- _Data shown_

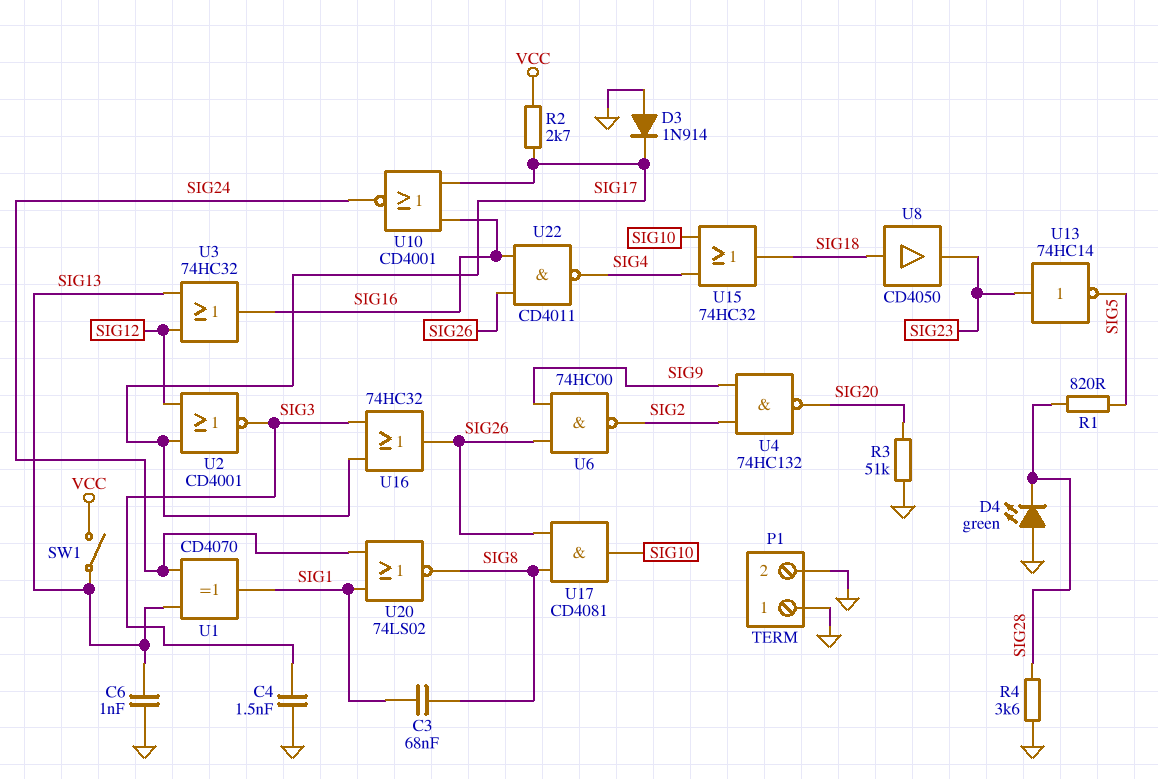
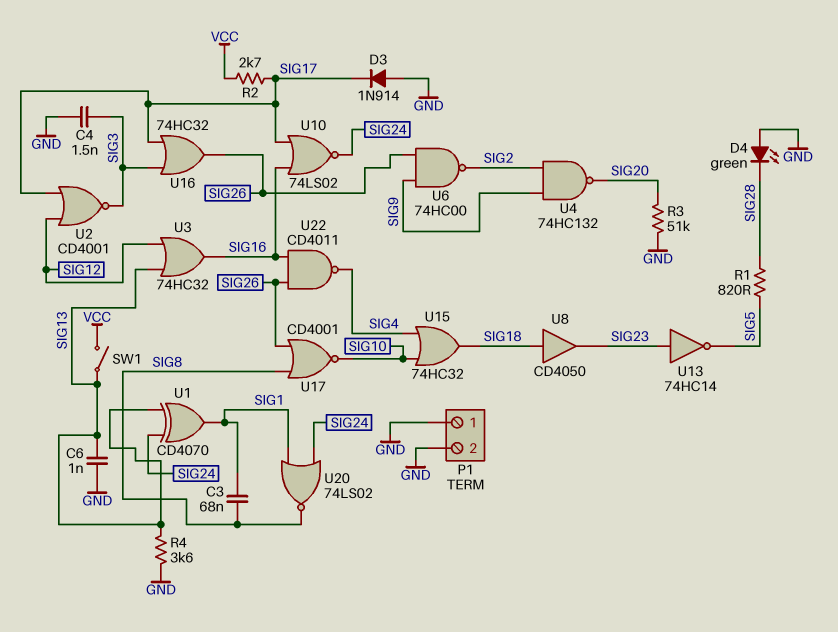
R4: 3.6k (GND, SIG28) -> 3.6k (GND, SIG13)
U10: NOR CD4001 (in SIG16, in SIG17, out SIG24) -> NOR 74LS02 (in SIG16, in SIG17, out SIG24)
U17: AND CD4081 (in SIG8, in SIG26, out SIG10) -> NOR CD4001 (in SIG8, in SIG26, out SIG10)

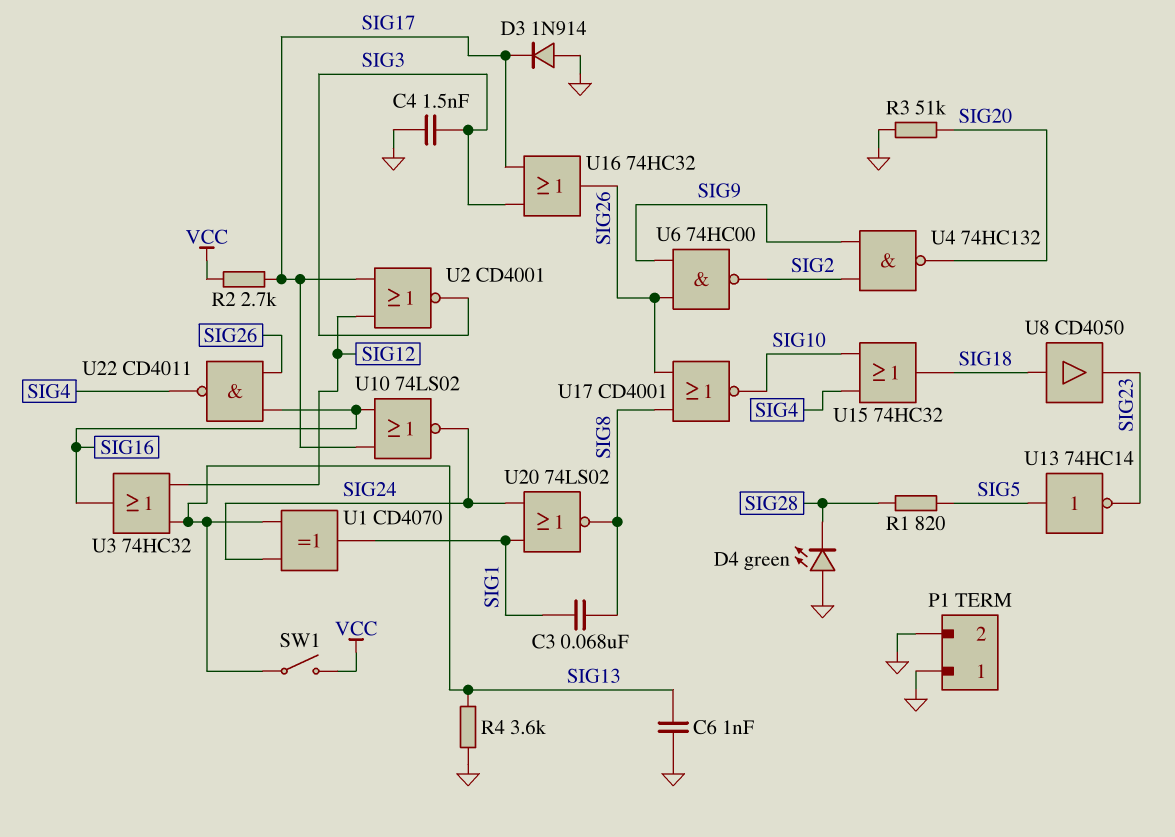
U13: NOT 74HC14 (in SIG23, out SIG5) -> NOT 74HC14 (in SIG5, out SIG23)

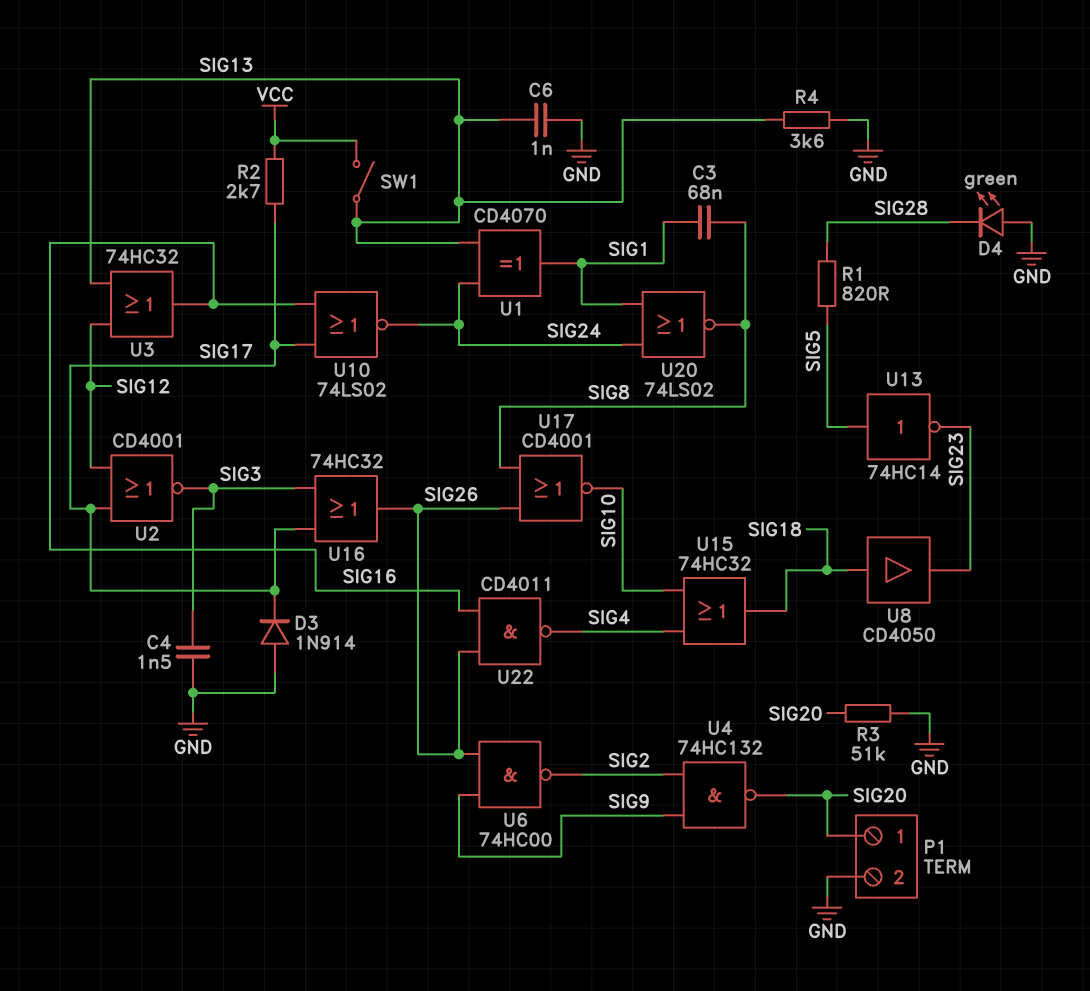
P1 pin 1: GND -> SIG20

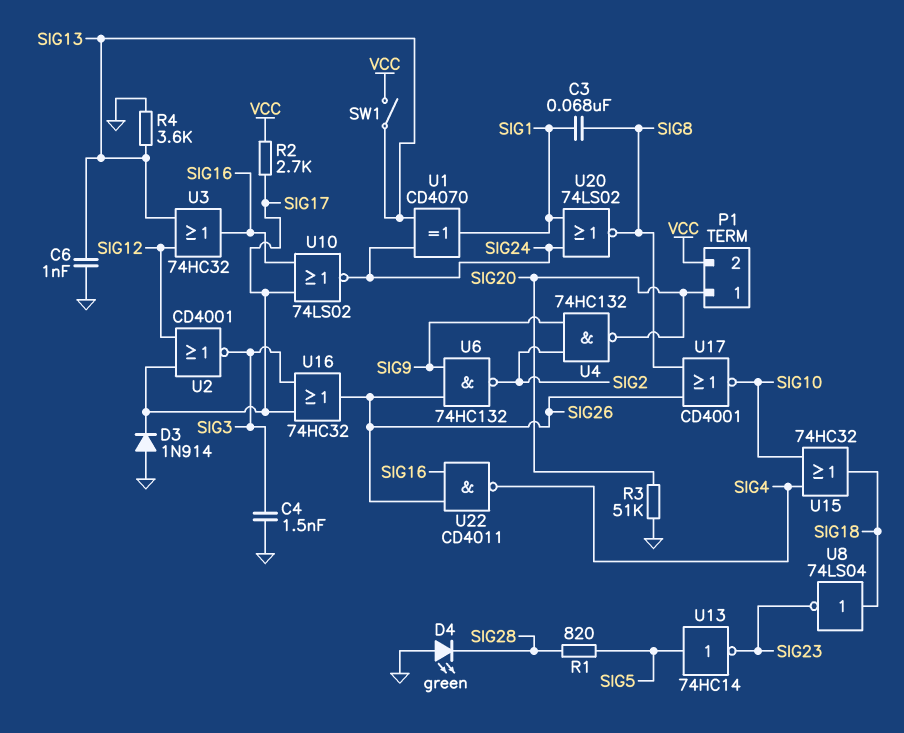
P1 pin 2: GND -> VCC
U6: NAND 74HC00 (in SIG9, in SIG26, out SIG2) -> NAND 74HC132 (in SIG9, in SIG26, out SIG2)
U8: buffer CD4050 (in SIG18, out SIG23) -> NOT 74LS04 (in SIG18, out SIG23)

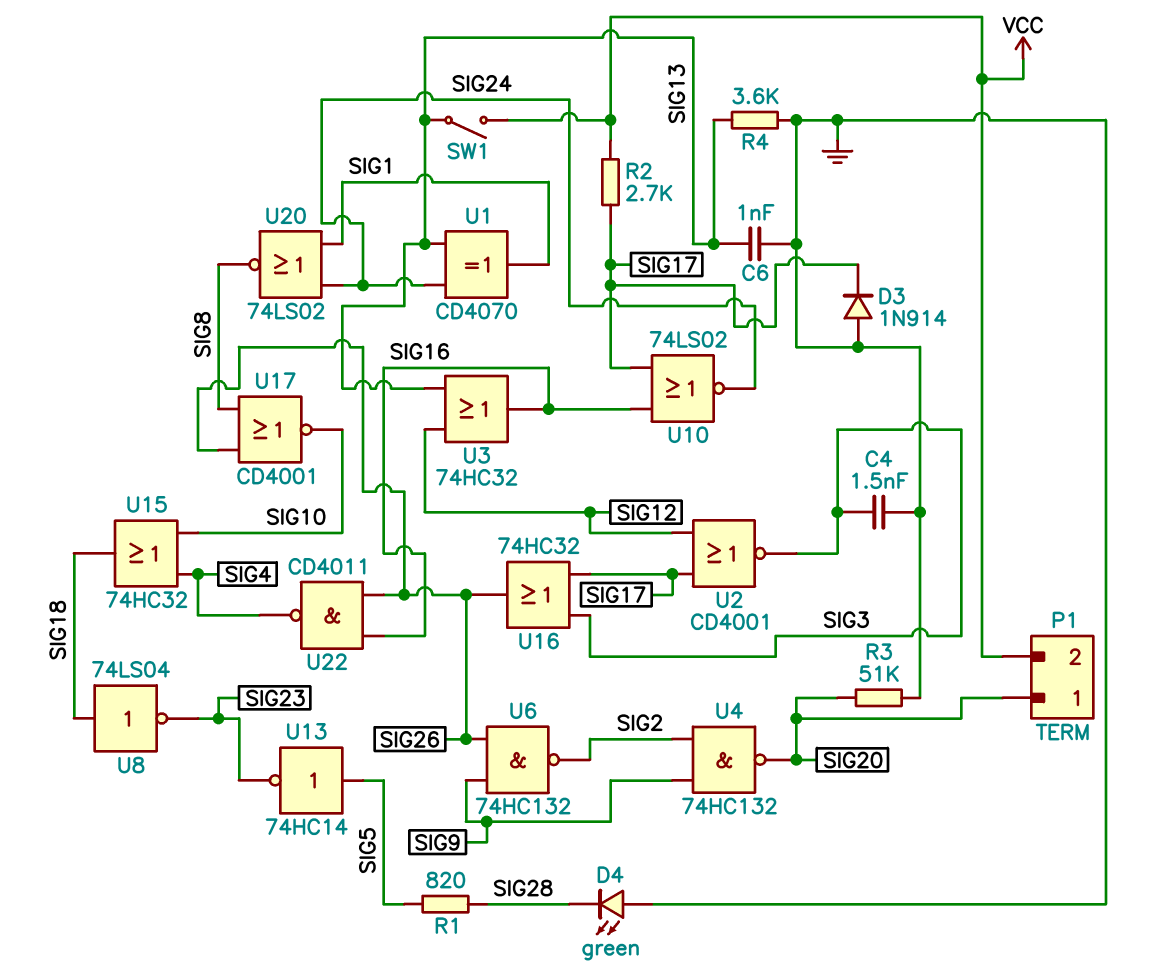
C3: 68nF (SIG1, SIG8) -> none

- _Directions for this task_
Write out exactly the lines from the one that contains "U10: NOR CD4001" through the last line of the data above, both included. Leave every picture out.

- _Answer area_
U10: NOR CD4001 (in SIG16, in SIG17, out SIG24) -> NOR 74LS02 (in SIG16, in SIG17, out SIG24)
U17: AND CD4081 (in SIG8, in SIG26, out SIG10) -> NOR CD4001 (in SIG8, in SIG26, out SIG10)

U13: NOT 74HC14 (in SIG23, out SIG5) -> NOT 74HC14 (in SIG5, out SIG23)

P1 pin 1: GND -> SIG20

P1 pin 2: GND -> VCC
U6: NAND 74HC00 (in SIG9, in SIG26, out SIG2) -> NAND 74HC132 (in SIG9, in SIG26, out SIG2)
U8: buffer CD4050 (in SIG18, out SIG23) -> NOT 74LS04 (in SIG18, out SIG23)

C3: 68nF (SIG1, SIG8) -> none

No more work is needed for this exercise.